Take each line of the data that contains the string "Becher" and copy it.

**Extracted data entries:**
******

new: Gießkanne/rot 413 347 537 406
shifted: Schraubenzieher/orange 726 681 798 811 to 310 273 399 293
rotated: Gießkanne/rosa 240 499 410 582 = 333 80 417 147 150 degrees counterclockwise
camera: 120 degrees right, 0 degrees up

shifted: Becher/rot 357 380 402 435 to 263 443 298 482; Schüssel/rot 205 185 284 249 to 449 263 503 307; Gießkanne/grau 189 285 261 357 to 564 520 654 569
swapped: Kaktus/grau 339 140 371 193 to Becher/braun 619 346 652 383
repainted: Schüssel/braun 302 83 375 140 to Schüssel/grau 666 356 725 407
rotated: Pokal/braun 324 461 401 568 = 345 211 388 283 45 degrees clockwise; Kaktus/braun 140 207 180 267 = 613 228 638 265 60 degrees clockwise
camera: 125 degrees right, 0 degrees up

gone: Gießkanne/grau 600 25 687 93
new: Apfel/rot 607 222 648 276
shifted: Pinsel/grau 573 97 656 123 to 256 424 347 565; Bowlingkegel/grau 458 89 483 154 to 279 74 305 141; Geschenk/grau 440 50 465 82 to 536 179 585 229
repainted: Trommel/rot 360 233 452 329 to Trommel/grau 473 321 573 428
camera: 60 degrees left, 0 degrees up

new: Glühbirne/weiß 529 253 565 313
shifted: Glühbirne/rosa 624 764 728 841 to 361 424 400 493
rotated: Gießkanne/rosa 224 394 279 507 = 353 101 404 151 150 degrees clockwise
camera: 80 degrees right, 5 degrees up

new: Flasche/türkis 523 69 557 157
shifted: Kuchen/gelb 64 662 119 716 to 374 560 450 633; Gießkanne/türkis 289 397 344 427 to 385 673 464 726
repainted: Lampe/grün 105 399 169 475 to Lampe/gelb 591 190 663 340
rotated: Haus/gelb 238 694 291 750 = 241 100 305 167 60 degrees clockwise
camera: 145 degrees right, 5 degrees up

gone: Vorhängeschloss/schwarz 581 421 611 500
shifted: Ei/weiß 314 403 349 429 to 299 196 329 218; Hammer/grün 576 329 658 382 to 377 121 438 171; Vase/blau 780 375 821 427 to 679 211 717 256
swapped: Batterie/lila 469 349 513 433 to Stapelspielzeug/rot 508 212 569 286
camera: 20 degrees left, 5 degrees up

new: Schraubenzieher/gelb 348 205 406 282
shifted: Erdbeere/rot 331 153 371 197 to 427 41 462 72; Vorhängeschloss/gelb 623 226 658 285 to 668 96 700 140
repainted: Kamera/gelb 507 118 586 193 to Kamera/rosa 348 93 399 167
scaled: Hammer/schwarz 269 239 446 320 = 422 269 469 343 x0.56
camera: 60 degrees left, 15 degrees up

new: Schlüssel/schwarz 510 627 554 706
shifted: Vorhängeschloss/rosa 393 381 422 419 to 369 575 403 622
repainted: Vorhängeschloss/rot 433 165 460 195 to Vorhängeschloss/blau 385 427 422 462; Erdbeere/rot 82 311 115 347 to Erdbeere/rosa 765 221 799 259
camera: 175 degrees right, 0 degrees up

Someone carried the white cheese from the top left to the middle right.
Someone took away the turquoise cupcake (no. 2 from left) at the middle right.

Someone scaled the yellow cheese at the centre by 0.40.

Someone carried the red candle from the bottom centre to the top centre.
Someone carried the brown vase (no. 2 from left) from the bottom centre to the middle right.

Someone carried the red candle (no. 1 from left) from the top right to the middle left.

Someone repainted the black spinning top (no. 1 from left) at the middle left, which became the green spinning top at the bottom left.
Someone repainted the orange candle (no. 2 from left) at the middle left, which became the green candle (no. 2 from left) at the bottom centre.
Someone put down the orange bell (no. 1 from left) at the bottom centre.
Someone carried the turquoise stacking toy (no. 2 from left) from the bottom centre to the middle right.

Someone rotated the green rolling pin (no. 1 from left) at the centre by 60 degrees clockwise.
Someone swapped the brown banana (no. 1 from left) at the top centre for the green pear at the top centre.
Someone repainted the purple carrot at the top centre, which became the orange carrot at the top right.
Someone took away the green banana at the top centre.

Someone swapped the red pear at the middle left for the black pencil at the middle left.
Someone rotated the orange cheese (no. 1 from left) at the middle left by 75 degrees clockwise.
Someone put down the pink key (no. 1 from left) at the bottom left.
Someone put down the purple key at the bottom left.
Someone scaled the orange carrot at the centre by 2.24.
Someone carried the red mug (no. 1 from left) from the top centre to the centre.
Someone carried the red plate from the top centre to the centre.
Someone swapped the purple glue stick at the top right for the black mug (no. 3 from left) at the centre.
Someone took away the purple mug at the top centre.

******

**Result for this exercise:**
shifted: Becher/rot 357 380 402 435 to 263 443 298 482; Schüssel/rot 205 185 284 249 to 449 263 503 307; Gießkanne/grau 189 285 261 357 to 564 520 654 569
swapped: Kaktus/grau 339 140 371 193 to Becher/braun 619 346 652 383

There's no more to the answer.